Starting with the line that contains "C9: 1.5uF (plus" and stopping after the line that contains "J2 pin 2: SIG3 -> GND", return each line below exactly as written, with no others.

* [INFORMATION SHOWN]:
- Opening Delimiter -
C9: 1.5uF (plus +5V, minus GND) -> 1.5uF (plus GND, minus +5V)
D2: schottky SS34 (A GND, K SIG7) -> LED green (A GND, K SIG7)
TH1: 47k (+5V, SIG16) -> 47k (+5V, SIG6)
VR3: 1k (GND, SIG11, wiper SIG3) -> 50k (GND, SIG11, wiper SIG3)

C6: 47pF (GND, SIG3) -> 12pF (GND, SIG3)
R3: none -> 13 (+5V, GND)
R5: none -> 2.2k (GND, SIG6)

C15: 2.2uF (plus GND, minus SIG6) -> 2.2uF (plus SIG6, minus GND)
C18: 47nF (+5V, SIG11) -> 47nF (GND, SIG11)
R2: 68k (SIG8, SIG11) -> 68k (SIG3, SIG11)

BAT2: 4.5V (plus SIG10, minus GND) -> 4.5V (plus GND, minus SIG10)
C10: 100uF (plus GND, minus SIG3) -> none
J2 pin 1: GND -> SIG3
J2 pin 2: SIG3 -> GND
- Closing Delimiter -
- Opening Delimiter -
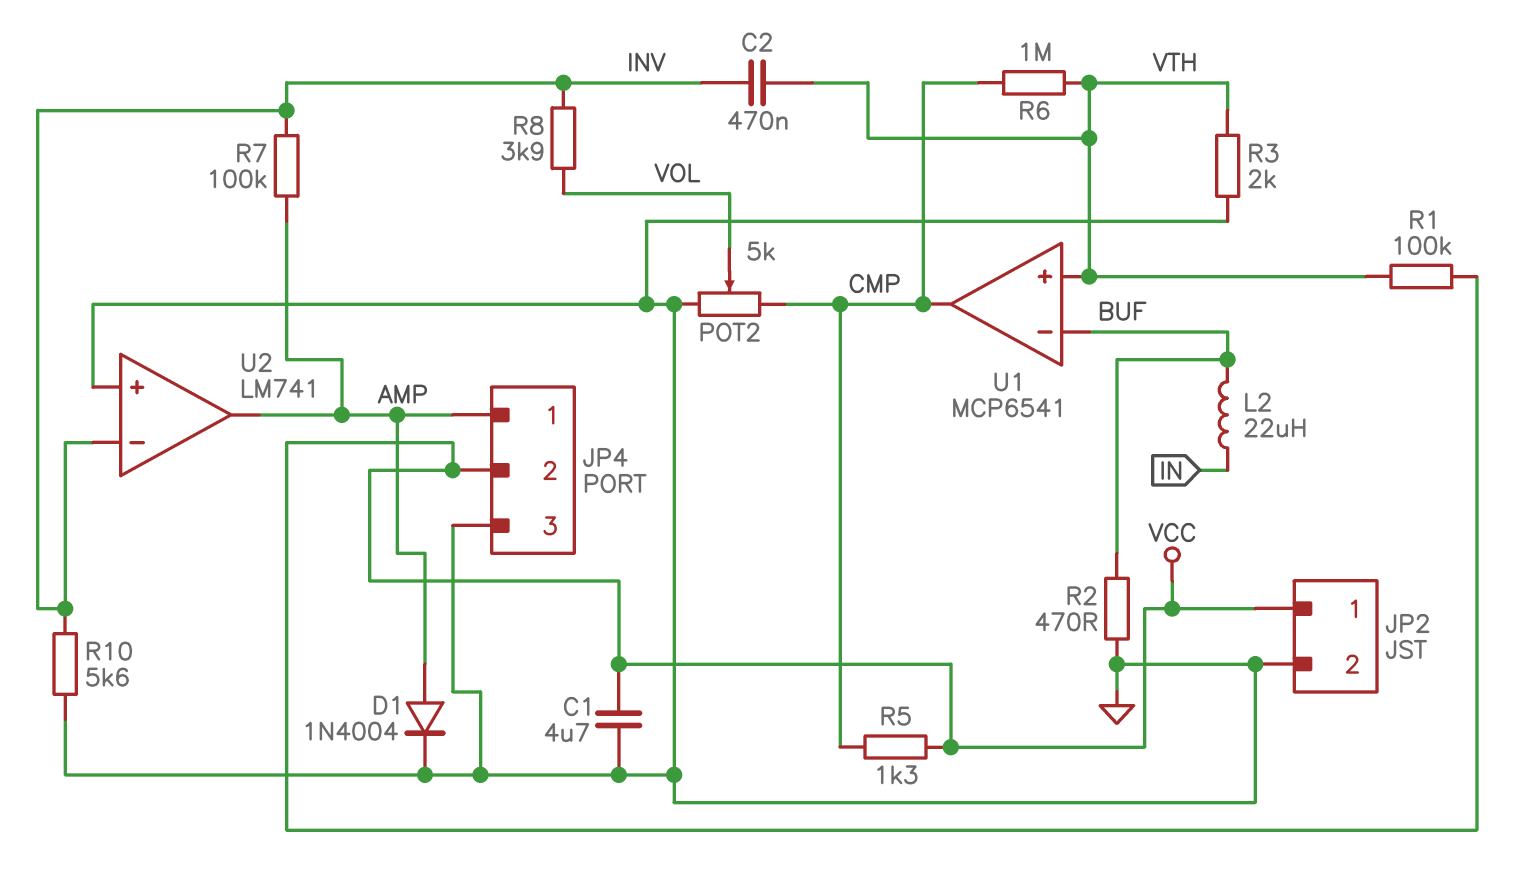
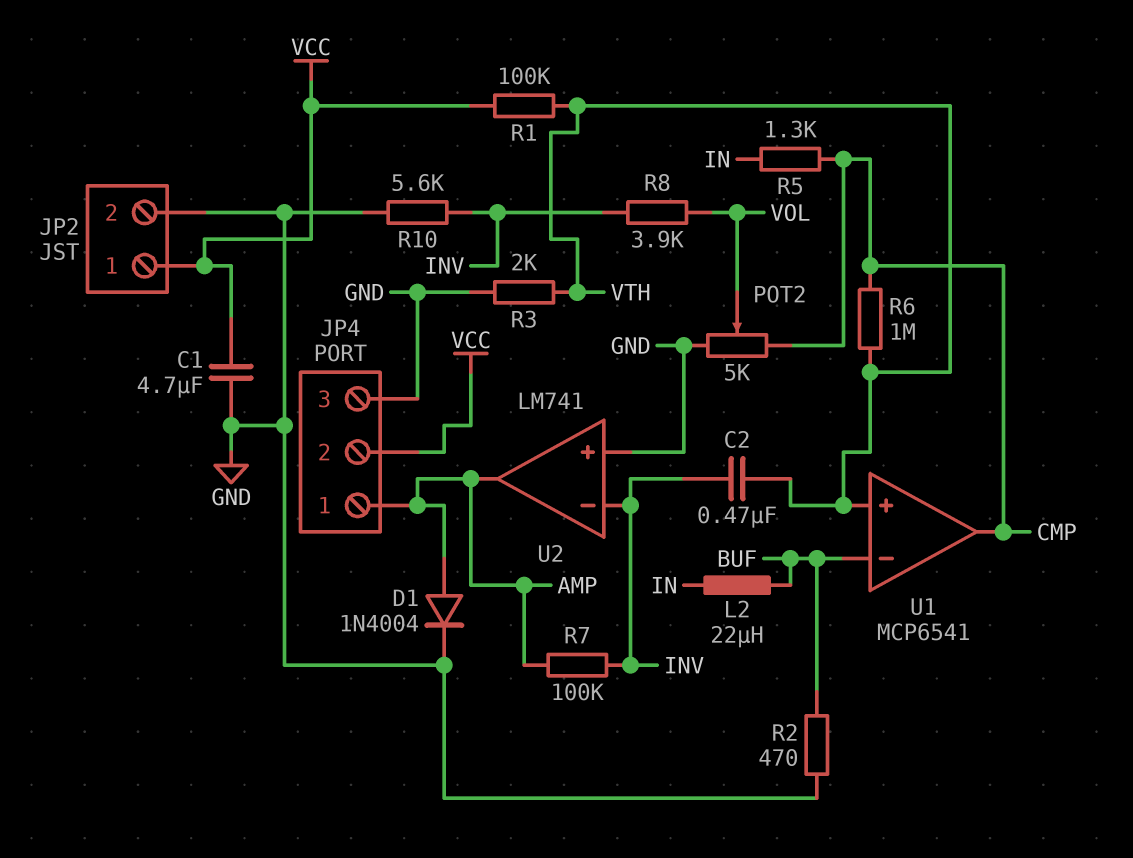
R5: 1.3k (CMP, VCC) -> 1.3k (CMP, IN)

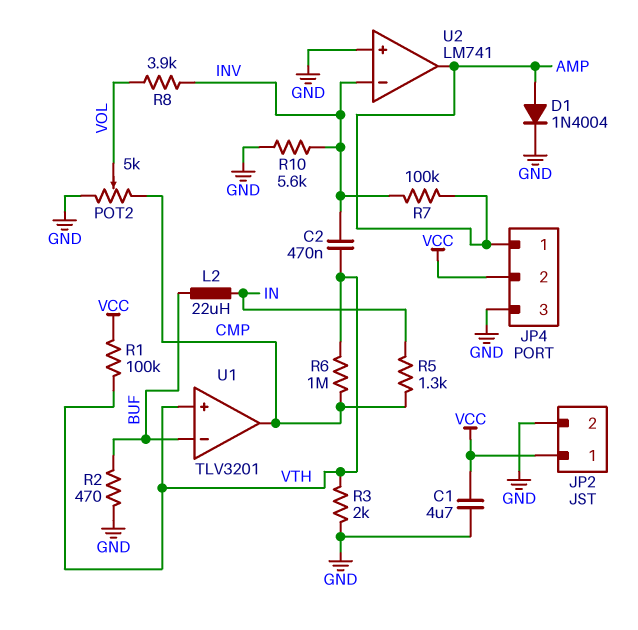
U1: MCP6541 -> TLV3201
- Closing Delimiter -
* [EXERCISE RESPONSE]:
C9: 1.5uF (plus +5V, minus GND) -> 1.5uF (plus GND, minus +5V)
D2: schottky SS34 (A GND, K SIG7) -> LED green (A GND, K SIG7)
TH1: 47k (+5V, SIG16) -> 47k (+5V, SIG6)
VR3: 1k (GND, SIG11, wiper SIG3) -> 50k (GND, SIG11, wiper SIG3)

C6: 47pF (GND, SIG3) -> 12pF (GND, SIG3)
R3: none -> 13 (+5V, GND)
R5: none -> 2.2k (GND, SIG6)

C15: 2.2uF (plus GND, minus SIG6) -> 2.2uF (plus SIG6, minus GND)
C18: 47nF (+5V, SIG11) -> 47nF (GND, SIG11)
R2: 68k (SIG8, SIG11) -> 68k (SIG3, SIG11)

BAT2: 4.5V (plus SIG10, minus GND) -> 4.5V (plus GND, minus SIG10)
C10: 100uF (plus GND, minus SIG3) -> none
J2 pin 1: GND -> SIG3
J2 pin 2: SIG3 -> GND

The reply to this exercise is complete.